(Before-and-after object lists)

########################################

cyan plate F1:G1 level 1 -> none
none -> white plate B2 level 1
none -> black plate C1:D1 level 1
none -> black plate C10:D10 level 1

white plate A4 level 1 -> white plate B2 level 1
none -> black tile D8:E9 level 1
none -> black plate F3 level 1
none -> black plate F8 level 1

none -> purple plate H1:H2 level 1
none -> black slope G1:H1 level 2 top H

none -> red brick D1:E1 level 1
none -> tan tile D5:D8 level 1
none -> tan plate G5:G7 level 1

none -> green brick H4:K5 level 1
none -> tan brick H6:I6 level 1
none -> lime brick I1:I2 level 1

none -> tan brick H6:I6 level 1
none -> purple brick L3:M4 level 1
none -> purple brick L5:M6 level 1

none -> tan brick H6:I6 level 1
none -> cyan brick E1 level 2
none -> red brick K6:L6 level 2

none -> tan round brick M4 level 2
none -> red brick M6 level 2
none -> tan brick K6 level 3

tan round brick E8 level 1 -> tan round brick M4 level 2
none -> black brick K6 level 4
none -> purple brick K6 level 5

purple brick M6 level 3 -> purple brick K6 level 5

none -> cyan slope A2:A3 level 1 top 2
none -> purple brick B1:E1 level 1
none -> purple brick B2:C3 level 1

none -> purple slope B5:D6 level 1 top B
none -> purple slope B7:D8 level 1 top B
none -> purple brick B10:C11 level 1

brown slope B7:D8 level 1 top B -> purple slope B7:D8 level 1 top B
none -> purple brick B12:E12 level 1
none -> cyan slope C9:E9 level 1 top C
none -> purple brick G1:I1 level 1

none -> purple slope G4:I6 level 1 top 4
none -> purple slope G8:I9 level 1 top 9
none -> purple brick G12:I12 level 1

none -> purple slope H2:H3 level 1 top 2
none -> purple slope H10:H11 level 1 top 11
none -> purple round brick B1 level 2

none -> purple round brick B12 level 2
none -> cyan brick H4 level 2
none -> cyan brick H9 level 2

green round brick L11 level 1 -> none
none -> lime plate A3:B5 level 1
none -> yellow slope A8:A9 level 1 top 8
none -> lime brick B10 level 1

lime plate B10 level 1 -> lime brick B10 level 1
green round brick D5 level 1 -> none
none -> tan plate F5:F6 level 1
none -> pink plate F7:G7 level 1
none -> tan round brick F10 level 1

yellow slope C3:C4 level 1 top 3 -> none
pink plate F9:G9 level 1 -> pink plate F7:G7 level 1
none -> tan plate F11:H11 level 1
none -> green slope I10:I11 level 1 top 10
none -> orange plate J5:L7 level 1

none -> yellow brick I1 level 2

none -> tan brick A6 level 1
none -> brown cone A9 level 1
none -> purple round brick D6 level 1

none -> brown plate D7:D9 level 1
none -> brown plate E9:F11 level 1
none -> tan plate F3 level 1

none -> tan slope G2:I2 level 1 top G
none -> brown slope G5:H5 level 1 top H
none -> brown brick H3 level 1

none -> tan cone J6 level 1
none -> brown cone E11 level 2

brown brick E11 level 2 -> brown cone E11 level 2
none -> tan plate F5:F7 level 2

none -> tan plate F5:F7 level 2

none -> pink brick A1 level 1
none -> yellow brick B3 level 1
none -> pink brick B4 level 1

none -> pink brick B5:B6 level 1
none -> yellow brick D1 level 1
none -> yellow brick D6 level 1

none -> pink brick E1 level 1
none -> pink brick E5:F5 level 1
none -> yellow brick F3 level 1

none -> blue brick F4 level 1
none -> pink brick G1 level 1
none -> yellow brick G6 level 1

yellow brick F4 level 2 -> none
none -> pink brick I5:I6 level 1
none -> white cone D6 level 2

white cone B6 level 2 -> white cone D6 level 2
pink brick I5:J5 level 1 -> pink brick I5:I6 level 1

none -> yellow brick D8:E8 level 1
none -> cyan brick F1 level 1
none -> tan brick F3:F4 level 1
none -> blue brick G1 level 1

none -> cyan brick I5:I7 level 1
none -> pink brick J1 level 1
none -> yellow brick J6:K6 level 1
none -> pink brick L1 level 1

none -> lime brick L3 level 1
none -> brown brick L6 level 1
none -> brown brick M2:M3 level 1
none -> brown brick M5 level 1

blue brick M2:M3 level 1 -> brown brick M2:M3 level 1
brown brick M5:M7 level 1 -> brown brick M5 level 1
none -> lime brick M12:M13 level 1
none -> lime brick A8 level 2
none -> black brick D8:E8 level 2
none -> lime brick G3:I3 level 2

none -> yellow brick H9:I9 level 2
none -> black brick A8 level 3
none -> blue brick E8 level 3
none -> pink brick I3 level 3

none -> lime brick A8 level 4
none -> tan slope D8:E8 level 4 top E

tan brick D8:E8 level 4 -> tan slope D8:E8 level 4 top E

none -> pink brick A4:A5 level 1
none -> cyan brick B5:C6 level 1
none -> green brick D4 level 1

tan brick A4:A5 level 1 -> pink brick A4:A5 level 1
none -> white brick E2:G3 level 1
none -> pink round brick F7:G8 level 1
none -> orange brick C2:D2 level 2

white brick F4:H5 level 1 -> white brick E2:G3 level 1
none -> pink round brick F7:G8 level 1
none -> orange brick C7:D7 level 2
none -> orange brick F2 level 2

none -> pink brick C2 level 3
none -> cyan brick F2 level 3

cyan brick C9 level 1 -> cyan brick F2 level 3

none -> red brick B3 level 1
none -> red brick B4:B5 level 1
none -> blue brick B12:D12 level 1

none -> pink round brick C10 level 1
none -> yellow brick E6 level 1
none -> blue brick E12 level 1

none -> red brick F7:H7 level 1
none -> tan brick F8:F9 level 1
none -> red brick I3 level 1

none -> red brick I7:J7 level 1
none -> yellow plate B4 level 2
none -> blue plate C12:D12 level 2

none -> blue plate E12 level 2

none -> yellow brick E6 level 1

########################################

Output exactly the lines from the one containing "none -> yellow plate B4 level 2" through the last line of the entries, both ends included.

none -> yellow plate B4 level 2
none -> blue plate C12:D12 level 2

none -> blue plate E12 level 2

none -> yellow brick E6 level 1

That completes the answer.